* ACTION ITEM
Give an exact reproduction of the lines from the one with "IMU1 pin VCC: none -> 5V" to the final line of the entries below, both ends included, and omit the pictures.

* MATERIAL SHOWN
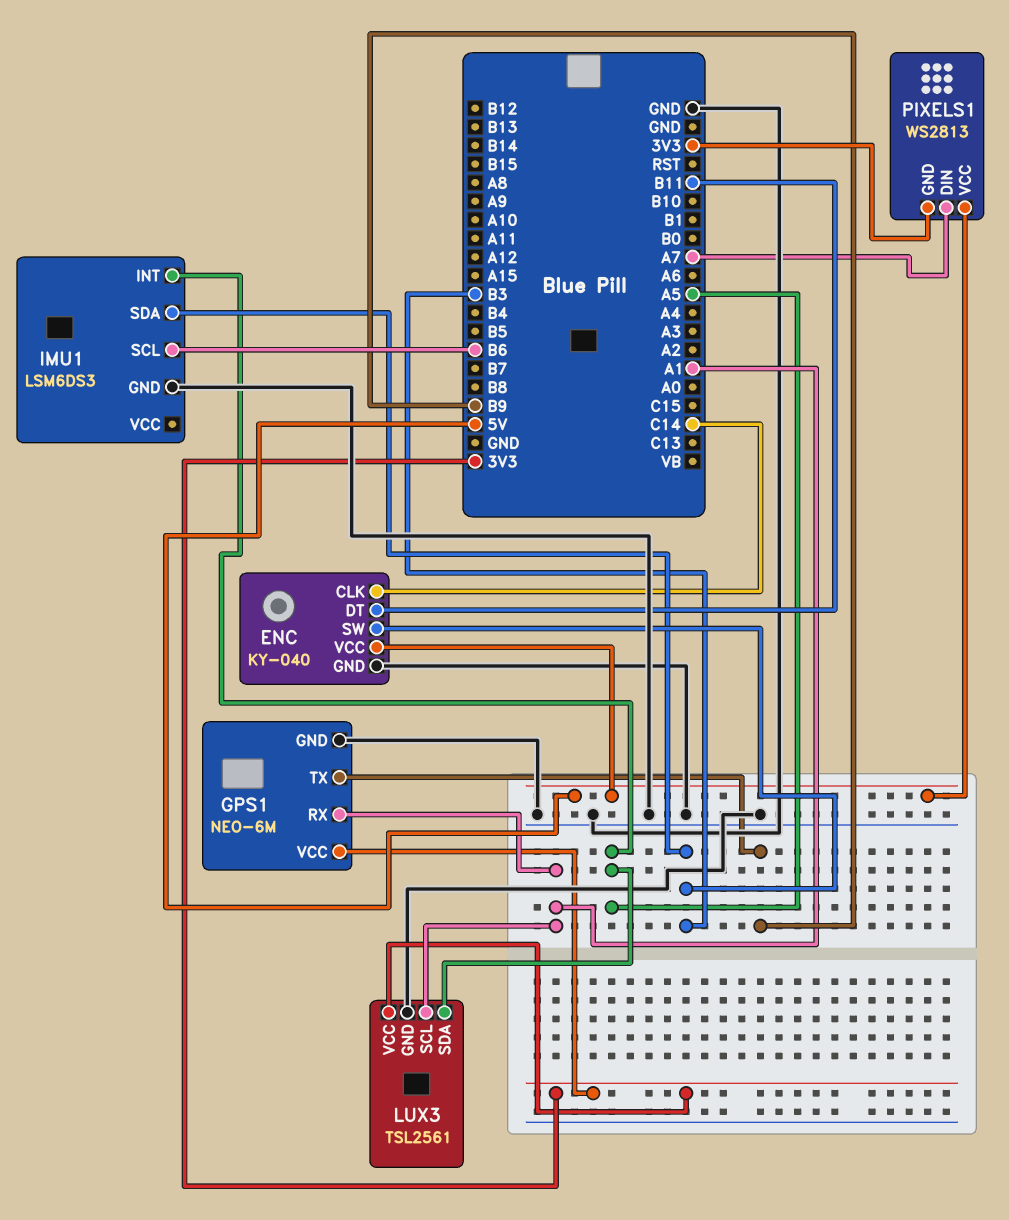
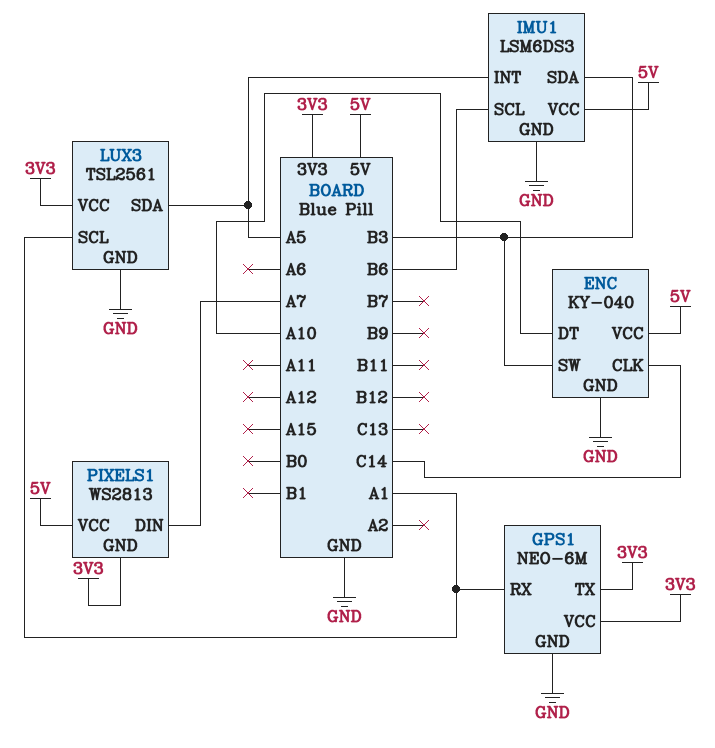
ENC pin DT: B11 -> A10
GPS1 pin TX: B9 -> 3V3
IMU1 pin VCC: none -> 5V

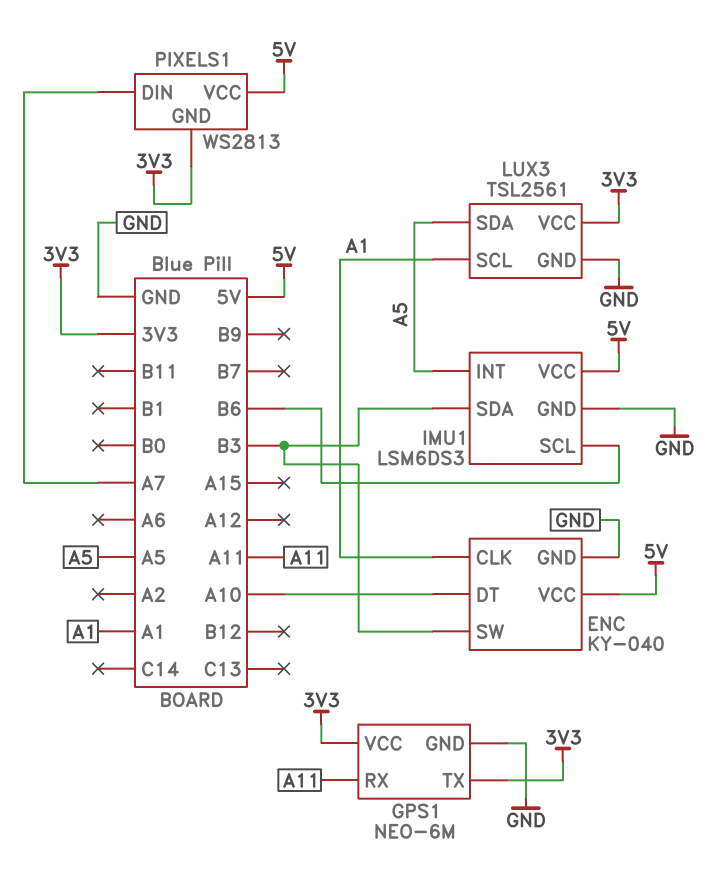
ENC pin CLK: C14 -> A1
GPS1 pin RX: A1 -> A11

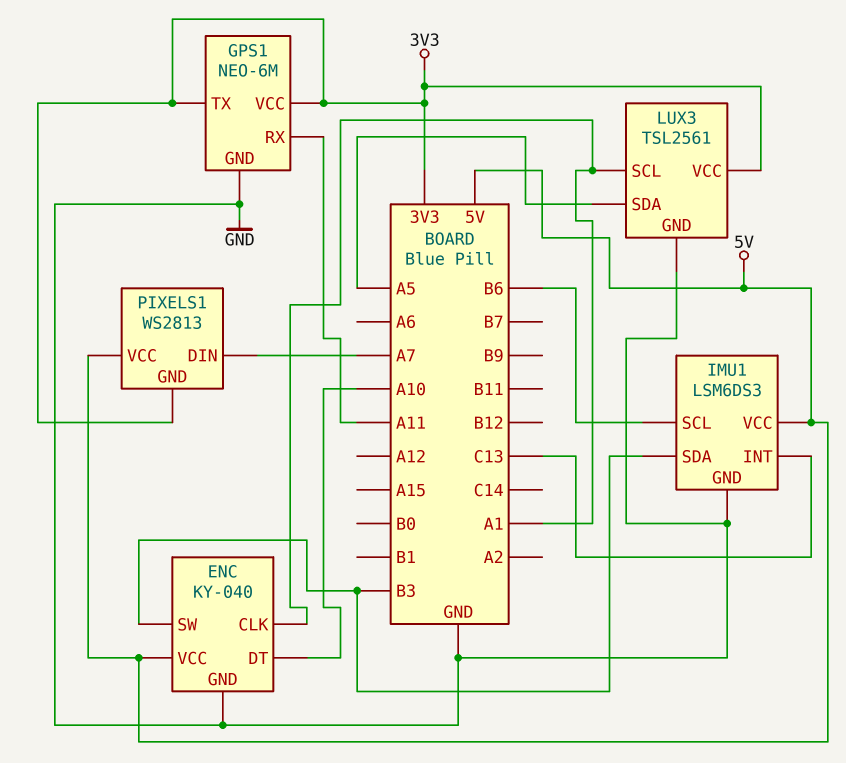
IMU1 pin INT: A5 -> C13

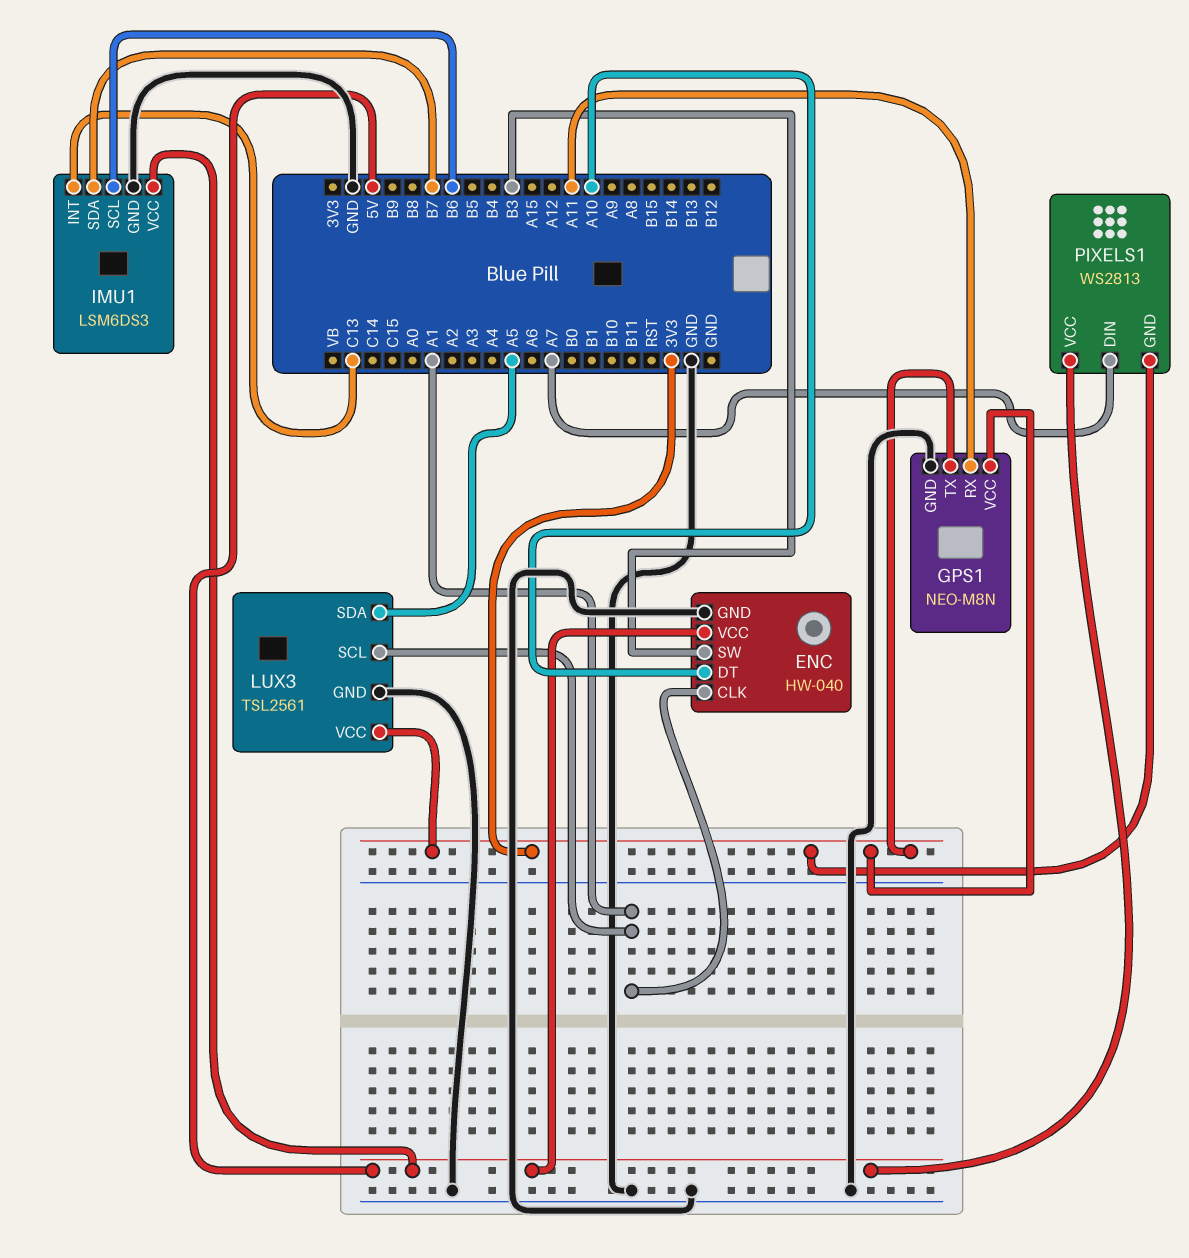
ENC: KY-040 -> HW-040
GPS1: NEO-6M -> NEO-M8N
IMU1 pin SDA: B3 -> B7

* THE ANSWER
IMU1 pin VCC: none -> 5V

ENC pin CLK: C14 -> A1
GPS1 pin RX: A1 -> A11

IMU1 pin INT: A5 -> C13

ENC: KY-040 -> HW-040
GPS1: NEO-6M -> NEO-M8N
IMU1 pin SDA: B3 -> B7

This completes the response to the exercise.